§ Your objective
Retype only the stretch of lines that starts with the line containing "turquoise plate: 0 -> 2" and ends with the last line of the records, both included, exactly.
--- Input data Enclosed Below ---
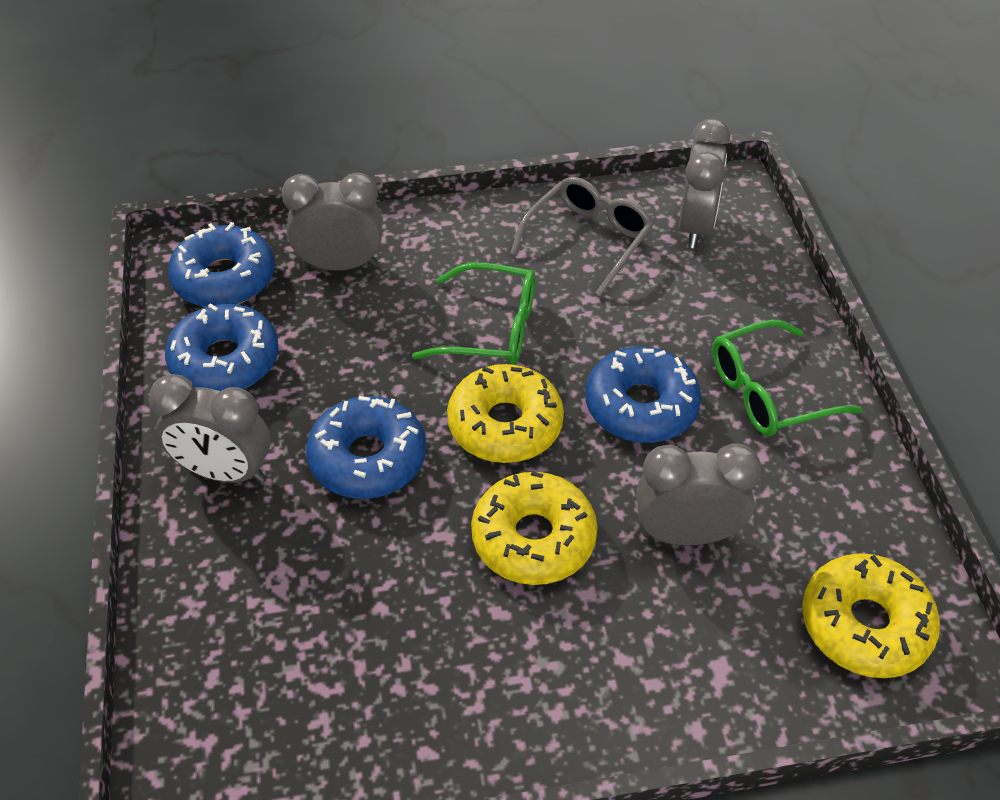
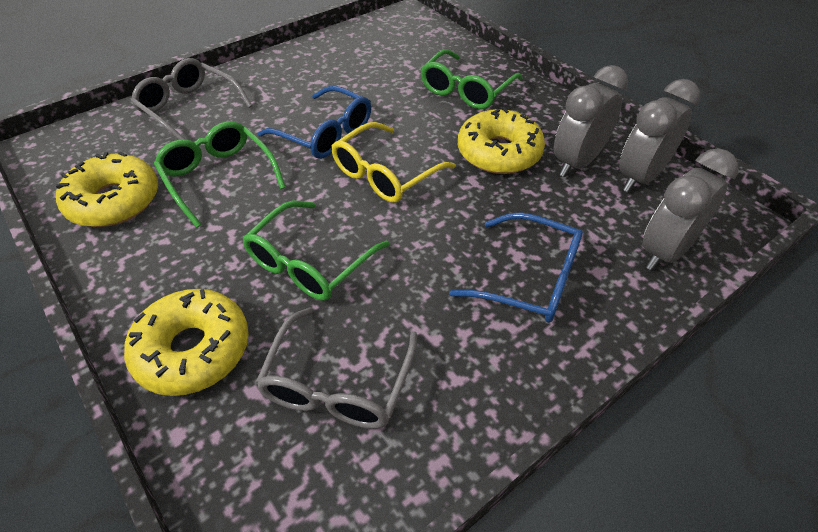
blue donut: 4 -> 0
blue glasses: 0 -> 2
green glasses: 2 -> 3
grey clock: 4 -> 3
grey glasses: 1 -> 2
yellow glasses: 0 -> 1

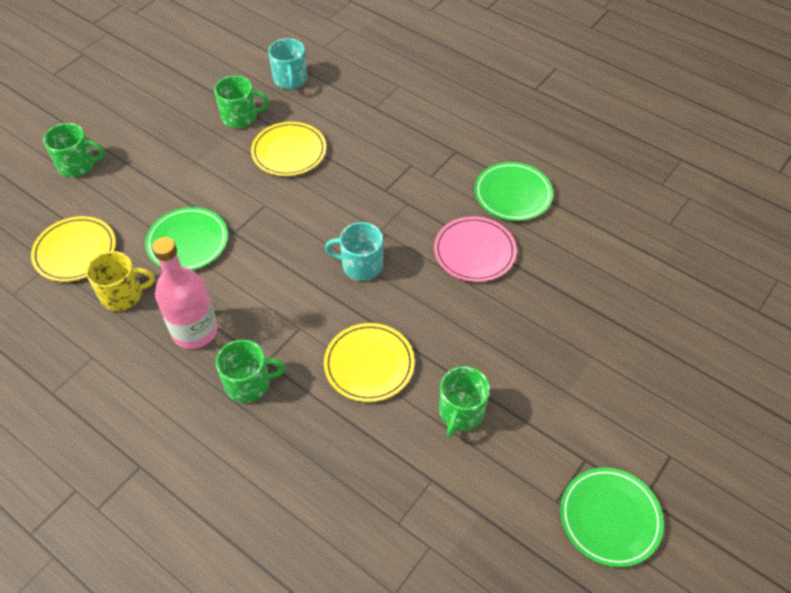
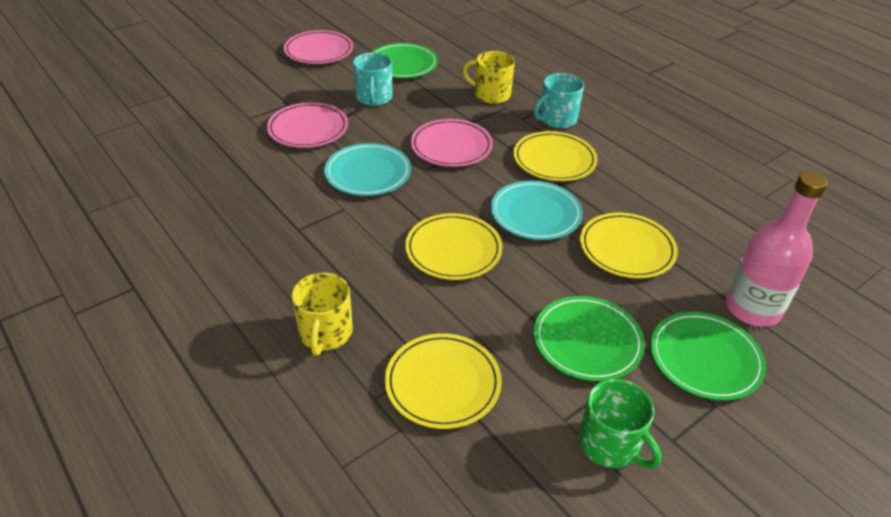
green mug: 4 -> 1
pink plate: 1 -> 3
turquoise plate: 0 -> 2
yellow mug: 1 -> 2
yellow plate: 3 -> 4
--- End of Enclosed Input data ---
§ Expected output
turquoise plate: 0 -> 2
yellow mug: 1 -> 2
yellow plate: 3 -> 4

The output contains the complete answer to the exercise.